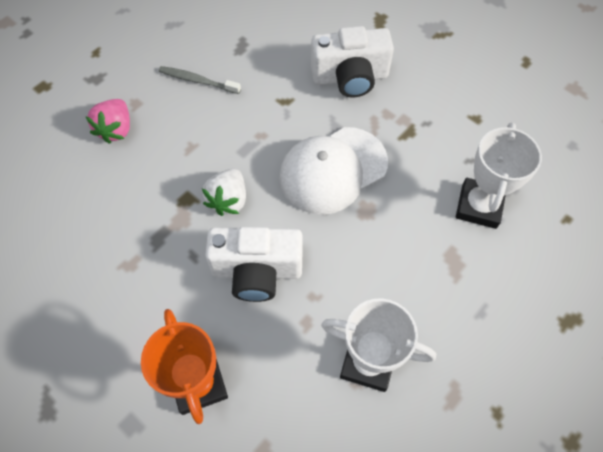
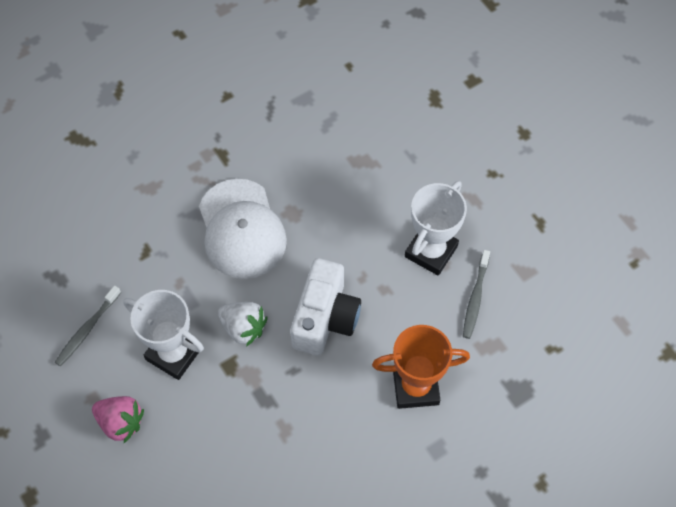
camera: 75 degrees left, 0 degrees up
(323, 428) = (475, 298): none -> grey toothbrush
(350, 77) = (139, 185): white camera -> none
(479, 206) = (316, 125): white trophy -> white trophy (174, 353)

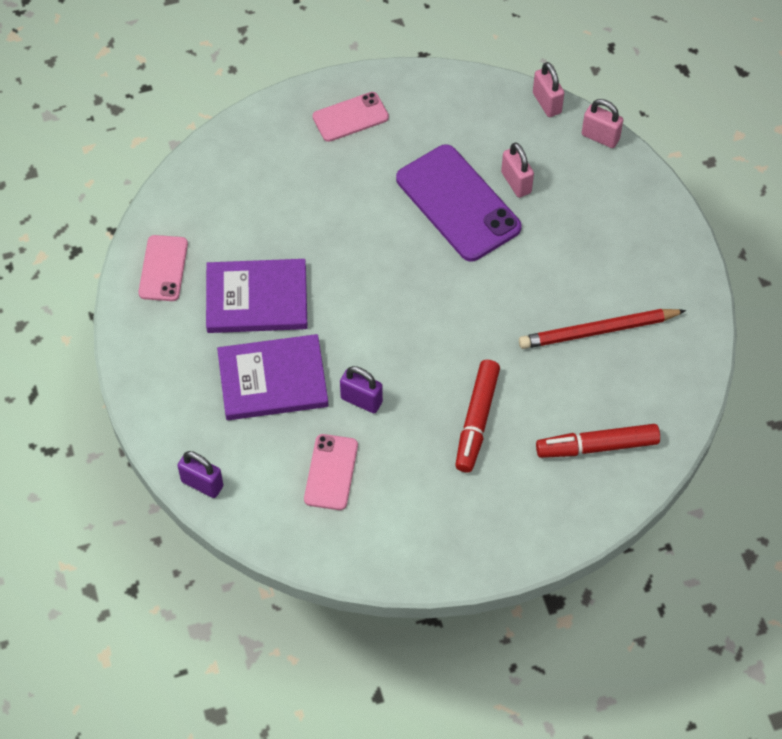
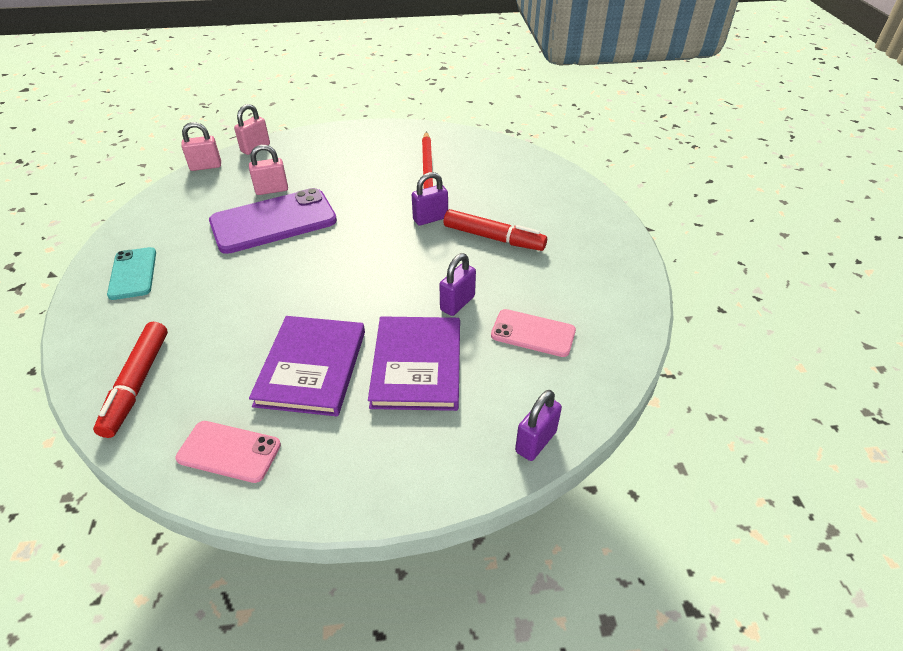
camera: 80 degrees left, 15 degrees down
(350, 117) = (133, 273): pink phone -> turquoise phone
(498, 351) = (430, 219): none -> purple padlock
(597, 446) = (527, 184): red marker -> red marker (137, 384)

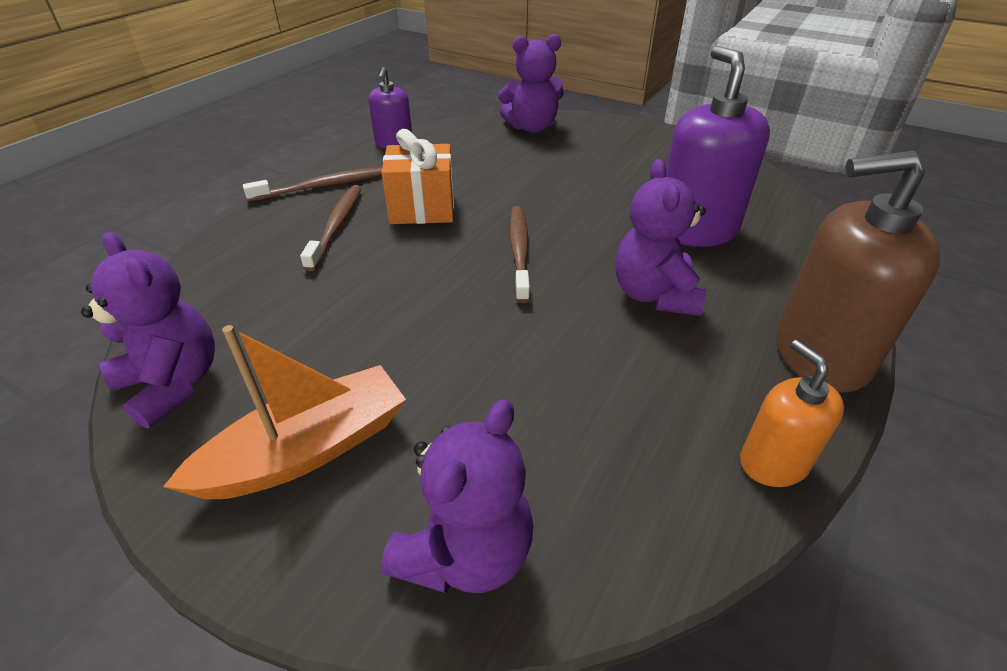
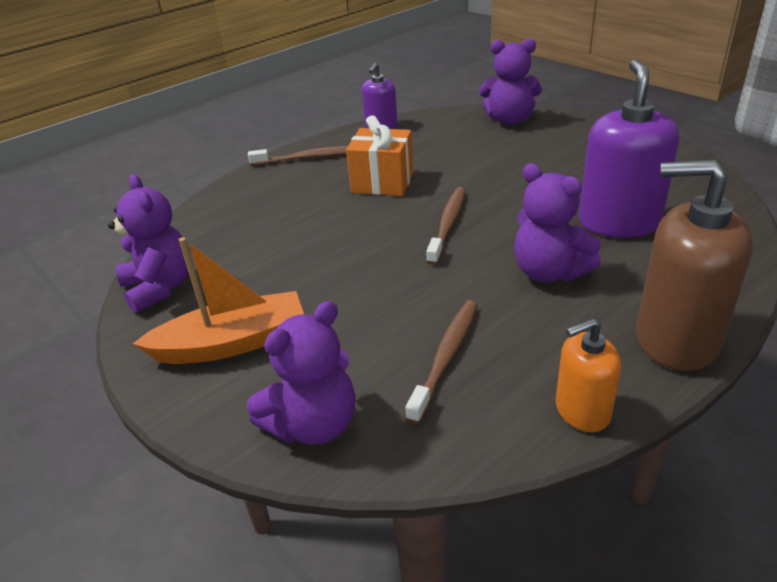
camera: 20 degrees right, 5 degrees down
(337, 226) = (310, 190): brown toothbrush -> brown toothbrush (446, 357)
(654, 295) = (549, 272): purple teddy bear -> purple teddy bear turned 60 degrees counterclockwise
(773, 462) = (582, 411): orange soap dispenser -> orange soap dispenser turned 105 degrees counterclockwise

#####

Problem details: For this exercise, retype the data above exactly and skip every image.

Solution:
camera: 75 degrees left, 0 degrees up
(323, 428) = (475, 298): none -> grey toothbrush
(350, 77) = (139, 185): white camera -> none
(479, 206) = (316, 125): white trophy -> white trophy (174, 353)

camera: 80 degrees left, 15 degrees down
(350, 117) = (133, 273): pink phone -> turquoise phone
(498, 351) = (430, 219): none -> purple padlock
(597, 446) = (527, 184): red marker -> red marker (137, 384)

camera: 20 degrees right, 5 degrees down
(337, 226) = (310, 190): brown toothbrush -> brown toothbrush (446, 357)
(654, 295) = (549, 272): purple teddy bear -> purple teddy bear turned 60 degrees counterclockwise
(773, 462) = (582, 411): orange soap dispenser -> orange soap dispenser turned 105 degrees counterclockwise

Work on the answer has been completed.